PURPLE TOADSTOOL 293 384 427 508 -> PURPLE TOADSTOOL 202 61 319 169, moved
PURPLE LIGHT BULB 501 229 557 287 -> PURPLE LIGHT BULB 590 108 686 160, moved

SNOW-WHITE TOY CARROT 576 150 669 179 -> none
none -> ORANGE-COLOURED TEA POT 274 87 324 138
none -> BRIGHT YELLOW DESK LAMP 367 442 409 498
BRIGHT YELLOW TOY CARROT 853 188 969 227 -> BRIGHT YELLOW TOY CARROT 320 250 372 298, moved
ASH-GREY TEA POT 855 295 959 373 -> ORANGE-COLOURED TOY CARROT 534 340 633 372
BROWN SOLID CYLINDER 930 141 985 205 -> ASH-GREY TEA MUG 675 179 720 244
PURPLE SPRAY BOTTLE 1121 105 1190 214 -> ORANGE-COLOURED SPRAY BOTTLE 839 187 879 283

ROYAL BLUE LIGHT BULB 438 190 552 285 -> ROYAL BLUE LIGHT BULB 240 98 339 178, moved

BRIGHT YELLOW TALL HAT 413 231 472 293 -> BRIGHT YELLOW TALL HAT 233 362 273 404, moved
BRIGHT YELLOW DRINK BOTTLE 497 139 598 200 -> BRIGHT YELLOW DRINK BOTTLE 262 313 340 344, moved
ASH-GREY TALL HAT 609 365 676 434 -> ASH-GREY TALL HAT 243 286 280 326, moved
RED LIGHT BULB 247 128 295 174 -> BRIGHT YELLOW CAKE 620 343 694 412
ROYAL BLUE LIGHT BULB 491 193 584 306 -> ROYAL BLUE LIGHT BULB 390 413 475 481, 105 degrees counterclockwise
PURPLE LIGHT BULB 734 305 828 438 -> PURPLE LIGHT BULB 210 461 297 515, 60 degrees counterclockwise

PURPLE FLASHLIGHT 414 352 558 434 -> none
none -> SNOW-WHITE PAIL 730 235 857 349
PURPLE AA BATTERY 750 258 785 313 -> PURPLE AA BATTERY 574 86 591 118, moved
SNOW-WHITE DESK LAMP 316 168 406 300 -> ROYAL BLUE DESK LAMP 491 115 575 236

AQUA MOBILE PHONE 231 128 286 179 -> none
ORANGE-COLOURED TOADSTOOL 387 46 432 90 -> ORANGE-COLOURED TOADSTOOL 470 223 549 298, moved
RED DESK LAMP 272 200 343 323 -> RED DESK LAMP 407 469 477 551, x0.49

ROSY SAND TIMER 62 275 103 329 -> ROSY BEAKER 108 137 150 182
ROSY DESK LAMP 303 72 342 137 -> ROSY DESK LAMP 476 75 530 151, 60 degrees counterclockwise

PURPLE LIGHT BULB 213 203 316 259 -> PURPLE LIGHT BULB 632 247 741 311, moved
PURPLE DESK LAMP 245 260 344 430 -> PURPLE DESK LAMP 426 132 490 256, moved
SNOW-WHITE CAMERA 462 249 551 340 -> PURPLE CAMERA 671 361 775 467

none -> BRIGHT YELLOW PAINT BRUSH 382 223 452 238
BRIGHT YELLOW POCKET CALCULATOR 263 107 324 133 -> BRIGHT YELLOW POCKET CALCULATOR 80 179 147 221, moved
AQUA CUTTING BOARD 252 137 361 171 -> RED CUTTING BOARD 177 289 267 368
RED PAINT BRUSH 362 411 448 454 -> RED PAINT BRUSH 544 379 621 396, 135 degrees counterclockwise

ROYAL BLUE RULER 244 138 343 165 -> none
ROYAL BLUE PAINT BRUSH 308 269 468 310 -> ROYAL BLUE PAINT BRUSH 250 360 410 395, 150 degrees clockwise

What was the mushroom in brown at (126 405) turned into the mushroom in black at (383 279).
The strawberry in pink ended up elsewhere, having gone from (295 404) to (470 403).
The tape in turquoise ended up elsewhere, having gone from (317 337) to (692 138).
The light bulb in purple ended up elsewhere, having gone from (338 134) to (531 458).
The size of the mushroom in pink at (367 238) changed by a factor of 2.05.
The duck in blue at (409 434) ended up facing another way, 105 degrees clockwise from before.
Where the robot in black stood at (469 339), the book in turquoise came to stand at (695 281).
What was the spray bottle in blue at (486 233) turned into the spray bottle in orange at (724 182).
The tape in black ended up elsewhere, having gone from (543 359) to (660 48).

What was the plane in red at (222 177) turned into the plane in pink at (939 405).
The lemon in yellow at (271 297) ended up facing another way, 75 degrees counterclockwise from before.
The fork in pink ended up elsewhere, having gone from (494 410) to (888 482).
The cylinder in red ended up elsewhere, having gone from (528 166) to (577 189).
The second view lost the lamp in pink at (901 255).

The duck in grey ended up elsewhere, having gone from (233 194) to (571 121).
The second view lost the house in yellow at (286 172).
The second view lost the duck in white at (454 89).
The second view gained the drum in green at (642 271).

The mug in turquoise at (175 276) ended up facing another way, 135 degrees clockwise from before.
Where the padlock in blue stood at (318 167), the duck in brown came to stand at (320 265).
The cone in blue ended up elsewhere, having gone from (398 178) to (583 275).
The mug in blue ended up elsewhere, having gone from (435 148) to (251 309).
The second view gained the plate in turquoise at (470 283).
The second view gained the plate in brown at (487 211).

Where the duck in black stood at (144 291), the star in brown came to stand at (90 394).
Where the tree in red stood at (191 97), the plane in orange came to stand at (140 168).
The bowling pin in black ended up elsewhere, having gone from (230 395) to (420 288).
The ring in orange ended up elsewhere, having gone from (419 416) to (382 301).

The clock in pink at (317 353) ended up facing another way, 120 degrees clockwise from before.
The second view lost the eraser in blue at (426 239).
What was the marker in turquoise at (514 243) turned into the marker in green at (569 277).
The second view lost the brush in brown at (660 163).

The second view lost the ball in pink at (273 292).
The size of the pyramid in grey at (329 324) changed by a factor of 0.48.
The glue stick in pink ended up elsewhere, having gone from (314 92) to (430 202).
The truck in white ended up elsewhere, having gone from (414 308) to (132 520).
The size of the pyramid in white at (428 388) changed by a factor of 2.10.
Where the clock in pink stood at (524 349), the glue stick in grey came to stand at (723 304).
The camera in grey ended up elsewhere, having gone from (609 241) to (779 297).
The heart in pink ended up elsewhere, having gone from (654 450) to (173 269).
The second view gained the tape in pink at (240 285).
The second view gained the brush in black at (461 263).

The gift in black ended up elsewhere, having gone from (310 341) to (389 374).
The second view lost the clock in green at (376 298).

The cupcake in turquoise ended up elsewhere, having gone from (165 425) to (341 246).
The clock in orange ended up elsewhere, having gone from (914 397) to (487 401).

◇ ◇ ◇ ◇ ◇

Problem
All records above are to be output again exactly as they stand.

Task output
PURPLE TOADSTOOL 293 384 427 508 -> PURPLE TOADSTOOL 202 61 319 169, moved
PURPLE LIGHT BULB 501 229 557 287 -> PURPLE LIGHT BULB 590 108 686 160, moved

SNOW-WHITE TOY CARROT 576 150 669 179 -> none
none -> ORANGE-COLOURED TEA POT 274 87 324 138
none -> BRIGHT YELLOW DESK LAMP 367 442 409 498
BRIGHT YELLOW TOY CARROT 853 188 969 227 -> BRIGHT YELLOW TOY CARROT 320 250 372 298, moved
ASH-GREY TEA POT 855 295 959 373 -> ORANGE-COLOURED TOY CARROT 534 340 633 372
BROWN SOLID CYLINDER 930 141 985 205 -> ASH-GREY TEA MUG 675 179 720 244
PURPLE SPRAY BOTTLE 1121 105 1190 214 -> ORANGE-COLOURED SPRAY BOTTLE 839 187 879 283

ROYAL BLUE LIGHT BULB 438 190 552 285 -> ROYAL BLUE LIGHT BULB 240 98 339 178, moved

BRIGHT YELLOW TALL HAT 413 231 472 293 -> BRIGHT YELLOW TALL HAT 233 362 273 404, moved
BRIGHT YELLOW DRINK BOTTLE 497 139 598 200 -> BRIGHT YELLOW DRINK BOTTLE 262 313 340 344, moved
ASH-GREY TALL HAT 609 365 676 434 -> ASH-GREY TALL HAT 243 286 280 326, moved
RED LIGHT BULB 247 128 295 174 -> BRIGHT YELLOW CAKE 620 343 694 412
ROYAL BLUE LIGHT BULB 491 193 584 306 -> ROYAL BLUE LIGHT BULB 390 413 475 481, 105 degrees counterclockwise
PURPLE LIGHT BULB 734 305 828 438 -> PURPLE LIGHT BULB 210 461 297 515, 60 degrees counterclockwise

PURPLE FLASHLIGHT 414 352 558 434 -> none
none -> SNOW-WHITE PAIL 730 235 857 349
PURPLE AA BATTERY 750 258 785 313 -> PURPLE AA BATTERY 574 86 591 118, moved
SNOW-WHITE DESK LAMP 316 168 406 300 -> ROYAL BLUE DESK LAMP 491 115 575 236

AQUA MOBILE PHONE 231 128 286 179 -> none
ORANGE-COLOURED TOADSTOOL 387 46 432 90 -> ORANGE-COLOURED TOADSTOOL 470 223 549 298, moved
RED DESK LAMP 272 200 343 323 -> RED DESK LAMP 407 469 477 551, x0.49

ROSY SAND TIMER 62 275 103 329 -> ROSY BEAKER 108 137 150 182
ROSY DESK LAMP 303 72 342 137 -> ROSY DESK LAMP 476 75 530 151, 60 degrees counterclockwise

PURPLE LIGHT BULB 213 203 316 259 -> PURPLE LIGHT BULB 632 247 741 311, moved
PURPLE DESK LAMP 245 260 344 430 -> PURPLE DESK LAMP 426 132 490 256, moved
SNOW-WHITE CAMERA 462 249 551 340 -> PURPLE CAMERA 671 361 775 467

none -> BRIGHT YELLOW PAINT BRUSH 382 223 452 238
BRIGHT YELLOW POCKET CALCULATOR 263 107 324 133 -> BRIGHT YELLOW POCKET CALCULATOR 80 179 147 221, moved
AQUA CUTTING BOARD 252 137 361 171 -> RED CUTTING BOARD 177 289 267 368
RED PAINT BRUSH 362 411 448 454 -> RED PAINT BRUSH 544 379 621 396, 135 degrees counterclockwise

ROYAL BLUE RULER 244 138 343 165 -> none
ROYAL BLUE PAINT BRUSH 308 269 468 310 -> ROYAL BLUE PAINT BRUSH 250 360 410 395, 150 degrees clockwise

What was the mushroom in brown at (126 405) turned into the mushroom in black at (383 279).
The strawberry in pink ended up elsewhere, having gone from (295 404) to (470 403).
The tape in turquoise ended up elsewhere, having gone from (317 337) to (692 138).
The light bulb in purple ended up elsewhere, having gone from (338 134) to (531 458).
The size of the mushroom in pink at (367 238) changed by a factor of 2.05.
The duck in blue at (409 434) ended up facing another way, 105 degrees clockwise from before.
Where the robot in black stood at (469 339), the book in turquoise came to stand at (695 281).
What was the spray bottle in blue at (486 233) turned into the spray bottle in orange at (724 182).
The tape in black ended up elsewhere, having gone from (543 359) to (660 48).

What was the plane in red at (222 177) turned into the plane in pink at (939 405).
The lemon in yellow at (271 297) ended up facing another way, 75 degrees counterclockwise from before.
The fork in pink ended up elsewhere, having gone from (494 410) to (888 482).
The cylinder in red ended up elsewhere, having gone from (528 166) to (577 189).
The second view lost the lamp in pink at (901 255).

The duck in grey ended up elsewhere, having gone from (233 194) to (571 121).
The second view lost the house in yellow at (286 172).
The second view lost the duck in white at (454 89).
The second view gained the drum in green at (642 271).

The mug in turquoise at (175 276) ended up facing another way, 135 degrees clockwise from before.
Where the padlock in blue stood at (318 167), the duck in brown came to stand at (320 265).
The cone in blue ended up elsewhere, having gone from (398 178) to (583 275).
The mug in blue ended up elsewhere, having gone from (435 148) to (251 309).
The second view gained the plate in turquoise at (470 283).
The second view gained the plate in brown at (487 211).

Where the duck in black stood at (144 291), the star in brown came to stand at (90 394).
Where the tree in red stood at (191 97), the plane in orange came to stand at (140 168).
The bowling pin in black ended up elsewhere, having gone from (230 395) to (420 288).
The ring in orange ended up elsewhere, having gone from (419 416) to (382 301).

The clock in pink at (317 353) ended up facing another way, 120 degrees clockwise from before.
The second view lost the eraser in blue at (426 239).
What was the marker in turquoise at (514 243) turned into the marker in green at (569 277).
The second view lost the brush in brown at (660 163).

The second view lost the ball in pink at (273 292).
The size of the pyramid in grey at (329 324) changed by a factor of 0.48.
The glue stick in pink ended up elsewhere, having gone from (314 92) to (430 202).
The truck in white ended up elsewhere, having gone from (414 308) to (132 520).
The size of the pyramid in white at (428 388) changed by a factor of 2.10.
Where the clock in pink stood at (524 349), the glue stick in grey came to stand at (723 304).
The camera in grey ended up elsewhere, having gone from (609 241) to (779 297).
The heart in pink ended up elsewhere, having gone from (654 450) to (173 269).
The second view gained the tape in pink at (240 285).
The second view gained the brush in black at (461 263).

The gift in black ended up elsewhere, having gone from (310 341) to (389 374).
The second view lost the clock in green at (376 298).

The cupcake in turquoise ended up elsewhere, having gone from (165 425) to (341 246).
The clock in orange ended up elsewhere, having gone from (914 397) to (487 401).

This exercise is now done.